[Records supplied]

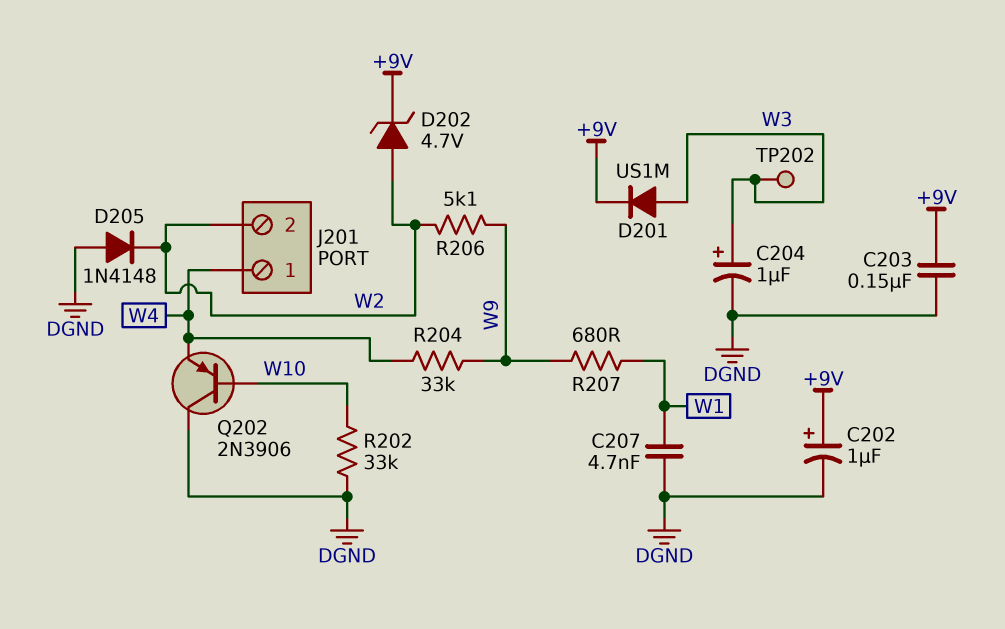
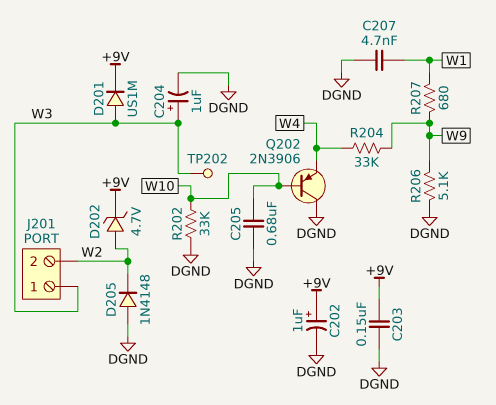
C205: none -> 680nF (DGND, W10)
J201 pin 1: W4 -> W3
R206: 5.1k (W2, W9) -> 5.1k (DGND, W9)

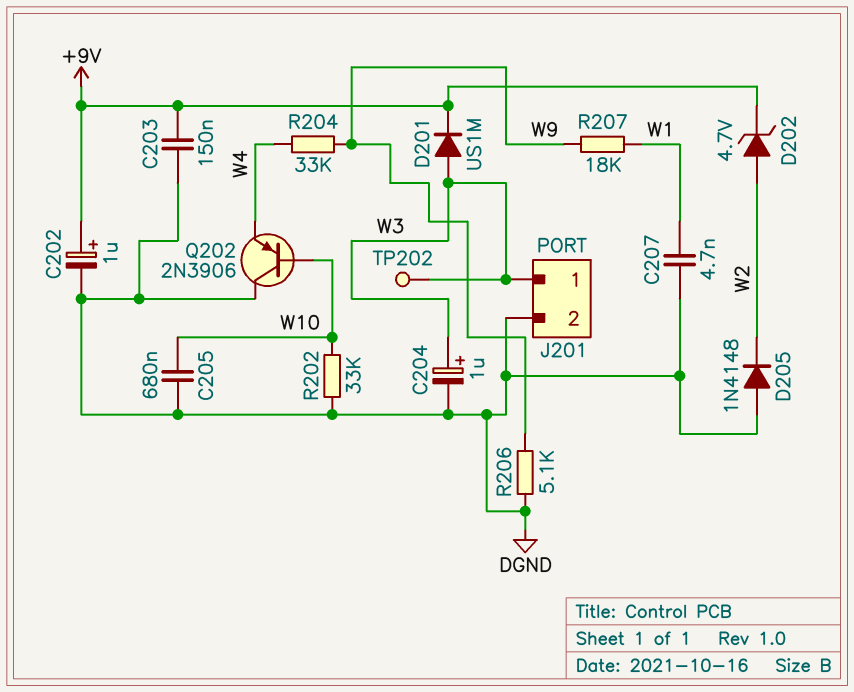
J201 pin 2: W2 -> DGND
R207: 680 (W1, W9) -> 18k (W1, W9)

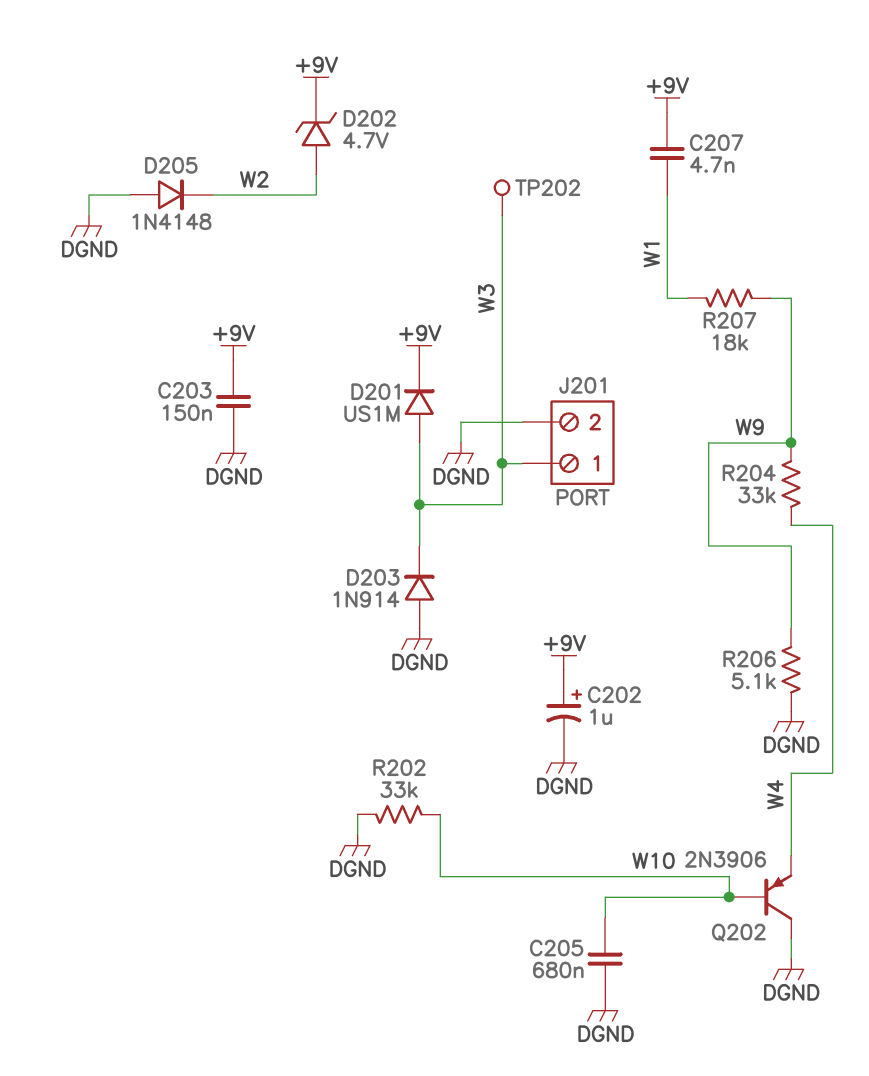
C204: 1uF (plus W3, minus DGND) -> none
C207: 4.7nF (DGND, W1) -> 4.7nF (+9V, W1)
D203: none -> diode 1N914 (A DGND, K W3)

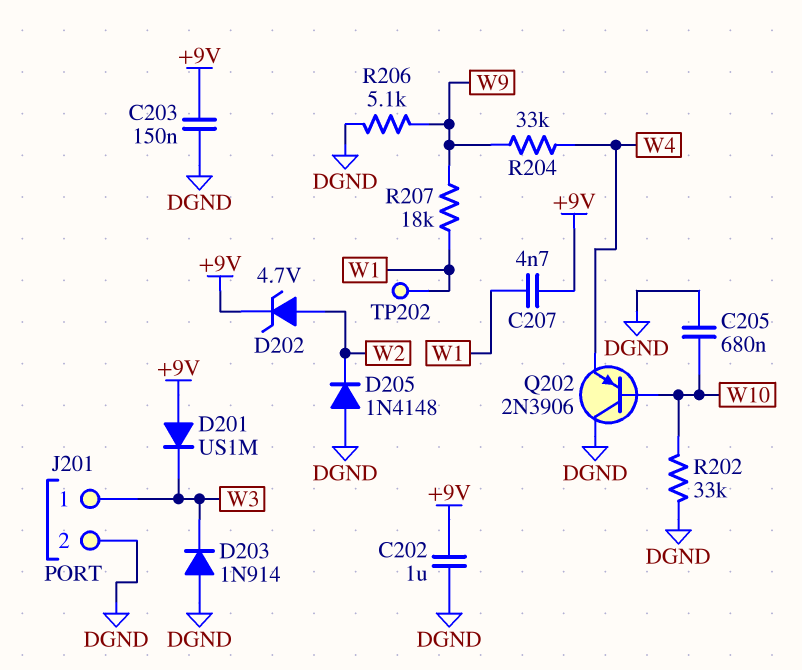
C202: 1uF (plus +9V, minus DGND) -> 1uF (+9V, DGND)
D201: diode US1M (A W3, K +9V) -> diode US1M (A +9V, K W3)
TP202: test point (W3) -> test point (W1)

[/Records supplied]

Across the whole listing above, report each line that includes "plus".

* _Response for this exercise_
C204: 1uF (plus W3, minus DGND) -> none
C202: 1uF (plus +9V, minus DGND) -> 1uF (+9V, DGND)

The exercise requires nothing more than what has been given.